Among the entries below, which lines include the string "turquoise"? Show each one.

____________

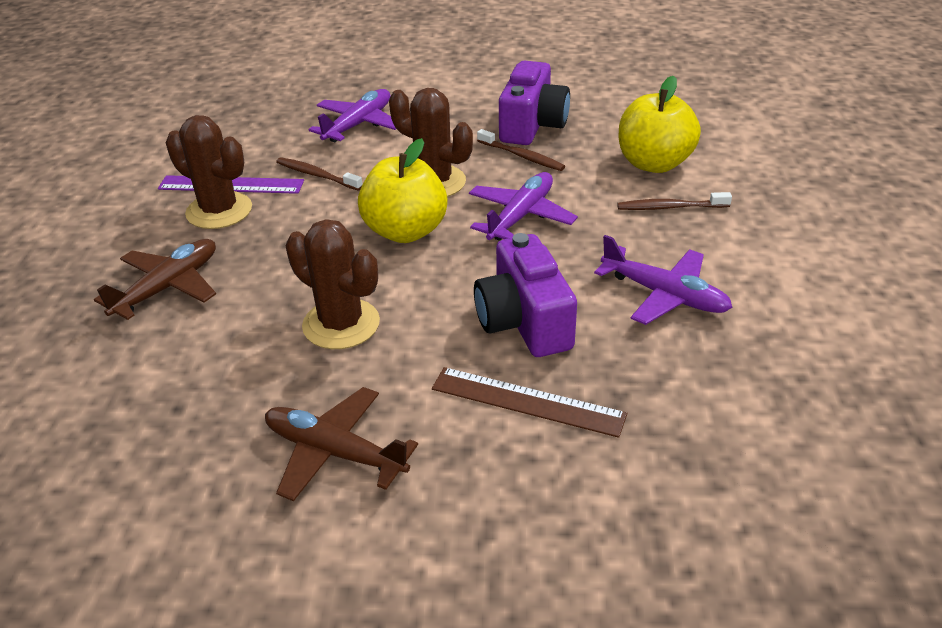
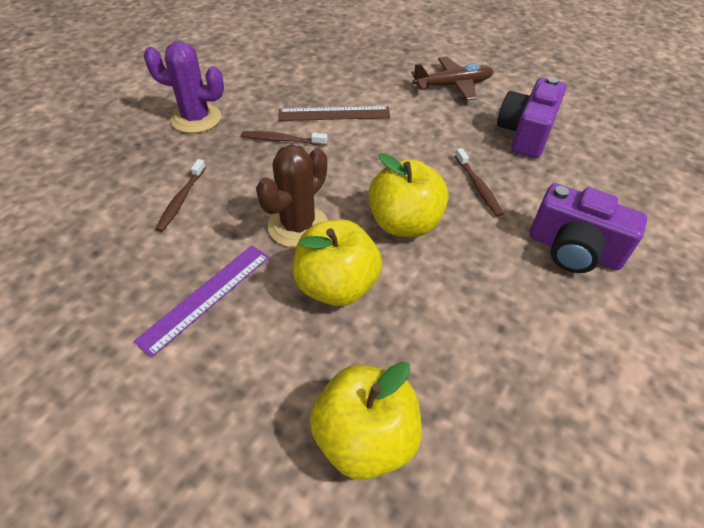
brown cactus: 3 -> 1
brown plane: 2 -> 1
purple cactus: 0 -> 1
purple plane: 3 -> 0
yellow apple: 2 -> 3

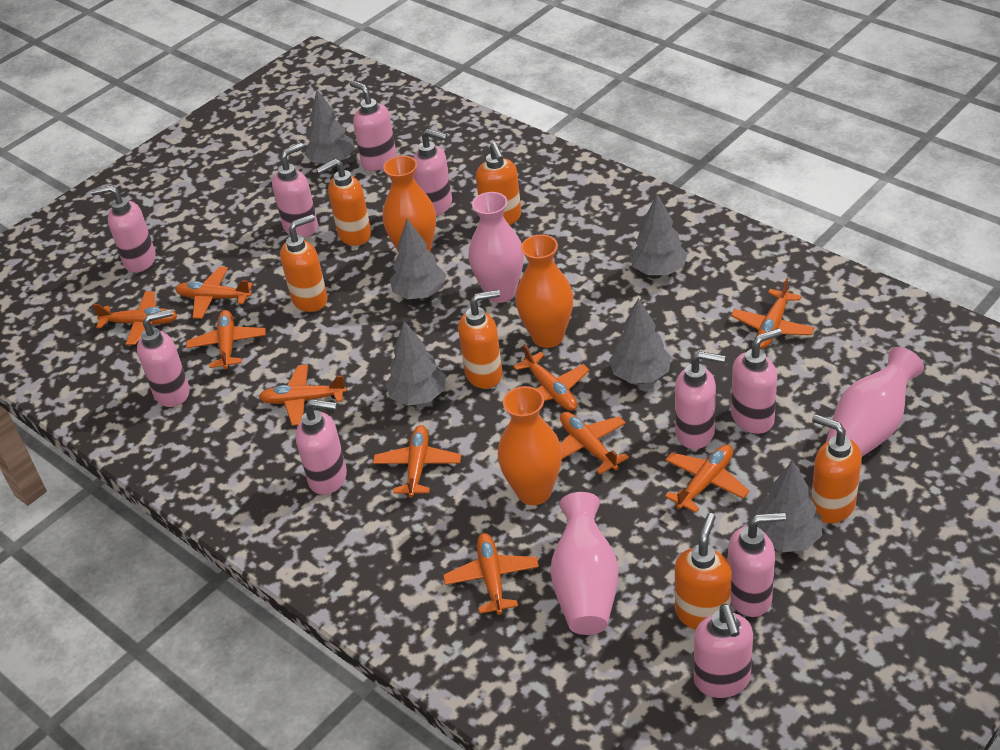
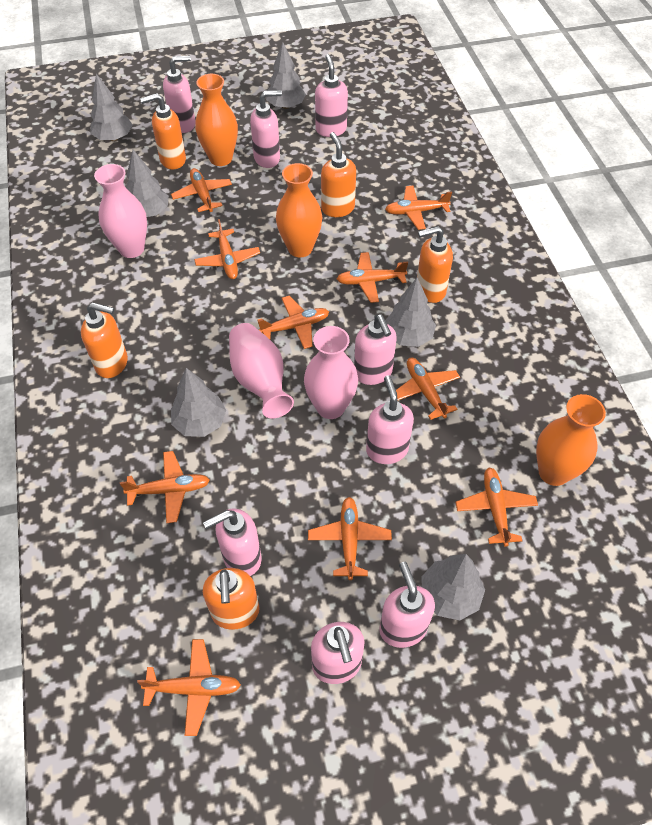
orange soap dispenser: 6 -> 5
pink soap dispenser: 10 -> 8

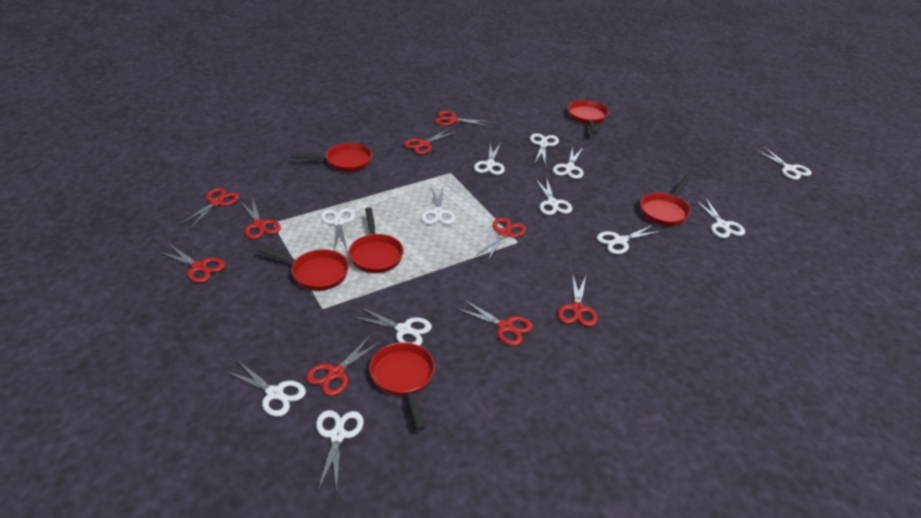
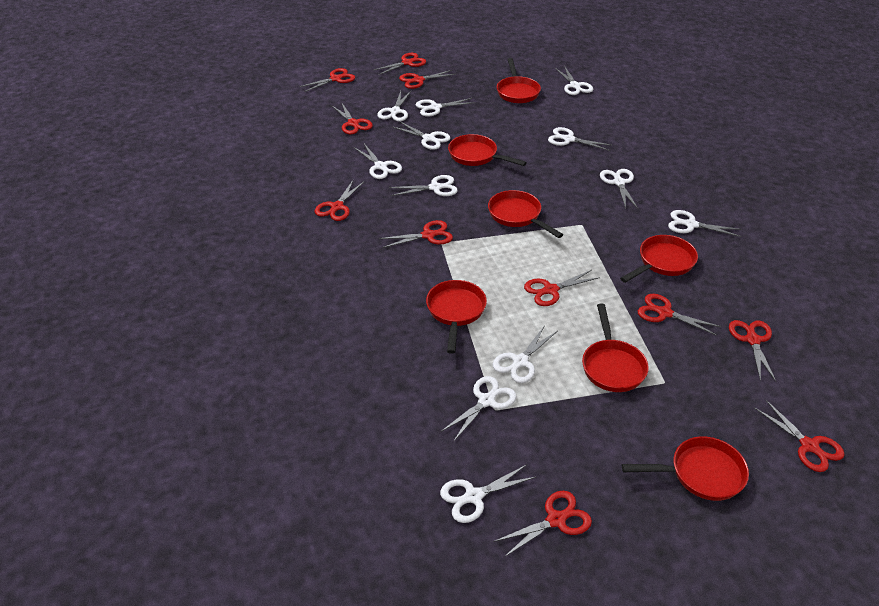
red pan: 6 -> 7
red scissors: 9 -> 11

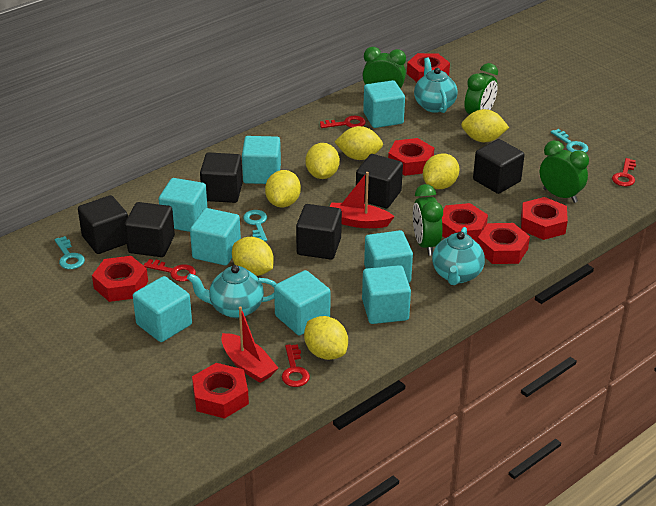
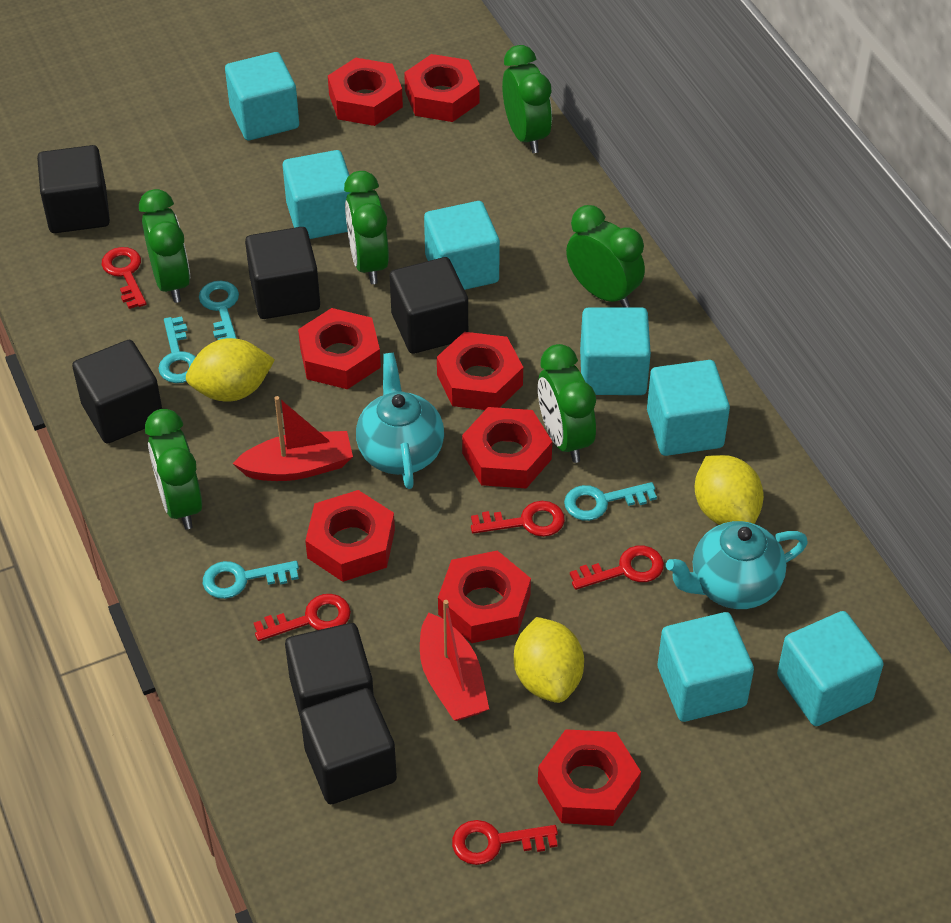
green clock: 4 -> 6
red key: 4 -> 5
red nut: 7 -> 8
turquoise cube: 8 -> 7
turquoise key: 3 -> 4
turquoise teapot: 3 -> 2
yellow lemon: 7 -> 3

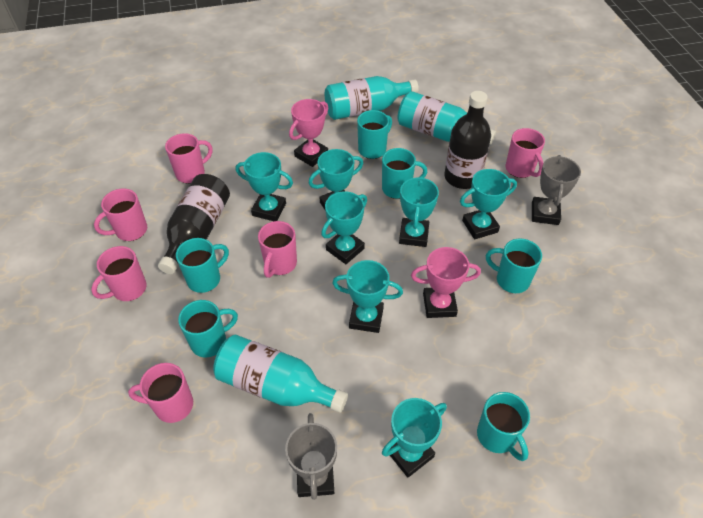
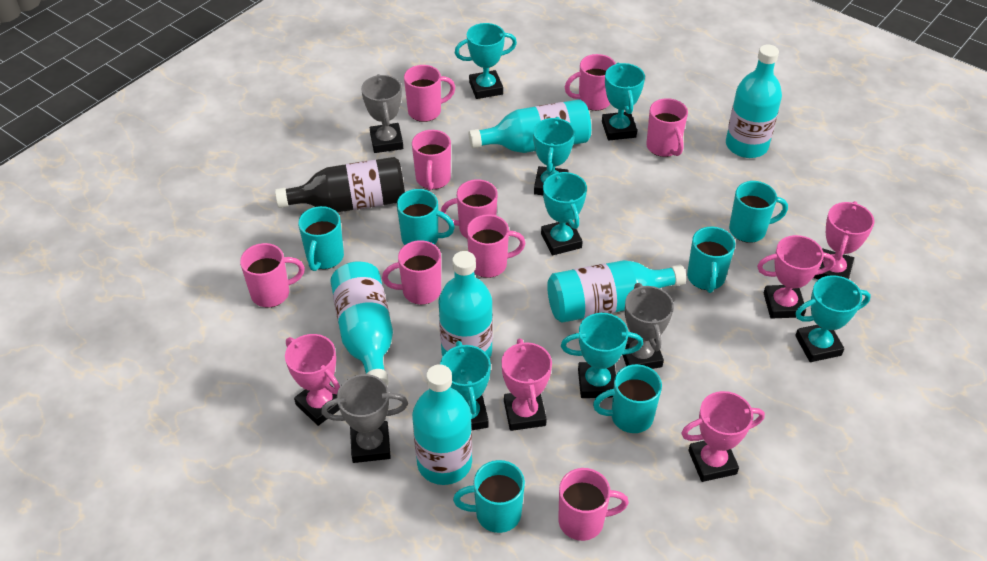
black bottle: 2 -> 1
grey trophy: 2 -> 3
pink mug: 6 -> 9
pink trophy: 2 -> 5
turquoise bottle: 3 -> 6

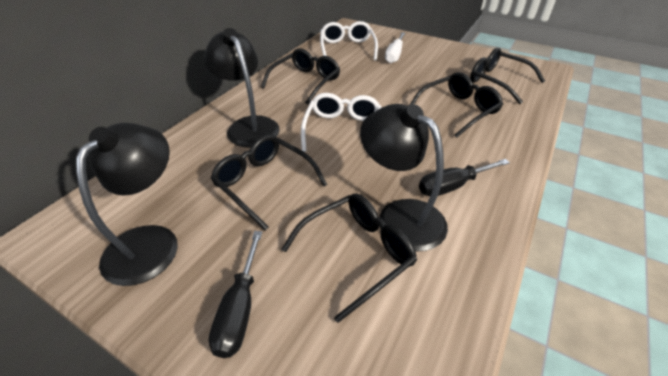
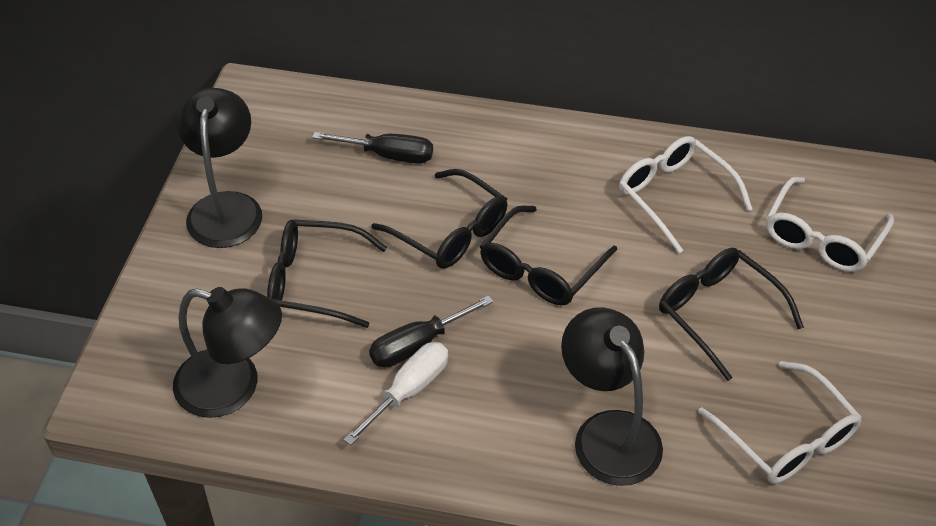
black glasses: 5 -> 4
white glasses: 2 -> 3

____________

Reply
turquoise cube: 8 -> 7
turquoise key: 3 -> 4
turquoise teapot: 3 -> 2
turquoise bottle: 3 -> 6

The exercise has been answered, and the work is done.